Dataset content:
************

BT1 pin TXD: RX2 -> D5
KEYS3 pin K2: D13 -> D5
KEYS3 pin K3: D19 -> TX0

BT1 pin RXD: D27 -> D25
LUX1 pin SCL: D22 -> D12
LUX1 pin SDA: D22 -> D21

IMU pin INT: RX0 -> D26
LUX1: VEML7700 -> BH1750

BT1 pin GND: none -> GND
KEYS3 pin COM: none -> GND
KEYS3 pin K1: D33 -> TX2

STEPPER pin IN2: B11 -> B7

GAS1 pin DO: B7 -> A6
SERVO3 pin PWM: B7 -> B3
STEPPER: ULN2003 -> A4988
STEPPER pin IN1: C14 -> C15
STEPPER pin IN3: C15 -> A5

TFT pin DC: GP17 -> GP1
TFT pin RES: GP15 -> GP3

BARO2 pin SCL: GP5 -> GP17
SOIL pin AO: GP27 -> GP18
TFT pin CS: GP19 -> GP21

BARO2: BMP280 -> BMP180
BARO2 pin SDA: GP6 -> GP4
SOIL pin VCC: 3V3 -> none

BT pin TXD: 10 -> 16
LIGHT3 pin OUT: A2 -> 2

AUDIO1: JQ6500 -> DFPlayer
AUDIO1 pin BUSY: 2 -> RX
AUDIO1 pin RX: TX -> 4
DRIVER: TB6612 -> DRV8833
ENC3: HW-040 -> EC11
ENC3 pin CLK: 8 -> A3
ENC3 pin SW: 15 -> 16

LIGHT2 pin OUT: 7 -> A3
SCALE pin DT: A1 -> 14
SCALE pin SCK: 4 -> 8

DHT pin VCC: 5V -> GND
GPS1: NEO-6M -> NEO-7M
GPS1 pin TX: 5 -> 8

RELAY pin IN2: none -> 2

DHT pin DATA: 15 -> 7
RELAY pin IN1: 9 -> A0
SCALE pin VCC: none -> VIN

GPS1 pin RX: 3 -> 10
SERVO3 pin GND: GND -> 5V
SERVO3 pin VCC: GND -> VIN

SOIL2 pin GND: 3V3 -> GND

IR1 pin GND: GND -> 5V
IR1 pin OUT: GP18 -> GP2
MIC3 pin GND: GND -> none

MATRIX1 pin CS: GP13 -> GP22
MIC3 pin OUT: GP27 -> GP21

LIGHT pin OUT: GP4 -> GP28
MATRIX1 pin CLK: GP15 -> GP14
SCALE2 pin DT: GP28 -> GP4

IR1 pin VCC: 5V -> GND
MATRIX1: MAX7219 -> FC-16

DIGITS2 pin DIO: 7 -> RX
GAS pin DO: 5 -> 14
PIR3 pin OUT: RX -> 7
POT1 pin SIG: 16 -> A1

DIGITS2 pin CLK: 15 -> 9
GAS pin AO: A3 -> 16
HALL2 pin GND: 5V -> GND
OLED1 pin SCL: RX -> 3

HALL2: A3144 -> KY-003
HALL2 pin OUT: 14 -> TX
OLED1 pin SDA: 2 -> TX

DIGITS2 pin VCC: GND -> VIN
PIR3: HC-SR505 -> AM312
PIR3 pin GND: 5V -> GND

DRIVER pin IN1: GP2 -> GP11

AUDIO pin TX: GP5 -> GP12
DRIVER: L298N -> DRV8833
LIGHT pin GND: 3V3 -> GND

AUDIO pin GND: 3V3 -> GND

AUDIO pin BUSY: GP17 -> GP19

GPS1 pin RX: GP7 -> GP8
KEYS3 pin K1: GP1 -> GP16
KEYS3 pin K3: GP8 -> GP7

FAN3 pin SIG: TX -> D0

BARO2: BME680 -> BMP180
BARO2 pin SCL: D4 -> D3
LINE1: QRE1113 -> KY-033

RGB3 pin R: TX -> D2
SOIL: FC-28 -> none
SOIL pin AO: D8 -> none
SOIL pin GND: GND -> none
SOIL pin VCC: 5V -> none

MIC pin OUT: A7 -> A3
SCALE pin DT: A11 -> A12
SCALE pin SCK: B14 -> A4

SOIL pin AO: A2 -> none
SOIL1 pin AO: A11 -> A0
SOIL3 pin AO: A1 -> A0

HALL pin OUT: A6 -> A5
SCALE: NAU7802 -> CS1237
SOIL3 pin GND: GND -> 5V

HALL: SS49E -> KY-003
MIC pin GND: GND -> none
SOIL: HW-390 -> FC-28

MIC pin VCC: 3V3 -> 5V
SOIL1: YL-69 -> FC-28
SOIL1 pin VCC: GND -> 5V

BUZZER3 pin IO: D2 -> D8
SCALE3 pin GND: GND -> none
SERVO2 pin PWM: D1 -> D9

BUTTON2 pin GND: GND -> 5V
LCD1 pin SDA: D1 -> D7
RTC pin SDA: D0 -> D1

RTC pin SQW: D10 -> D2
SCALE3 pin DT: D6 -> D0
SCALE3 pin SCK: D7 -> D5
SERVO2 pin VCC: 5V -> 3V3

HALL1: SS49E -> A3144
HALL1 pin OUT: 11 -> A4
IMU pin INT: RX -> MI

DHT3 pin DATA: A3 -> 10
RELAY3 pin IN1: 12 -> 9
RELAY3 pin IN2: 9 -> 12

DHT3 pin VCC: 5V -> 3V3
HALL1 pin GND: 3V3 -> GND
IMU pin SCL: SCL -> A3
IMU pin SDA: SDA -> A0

************

Required action: Your answer should be a single number: the tally of lines in the entries that include the word "DRIVER".

Exercise output: 3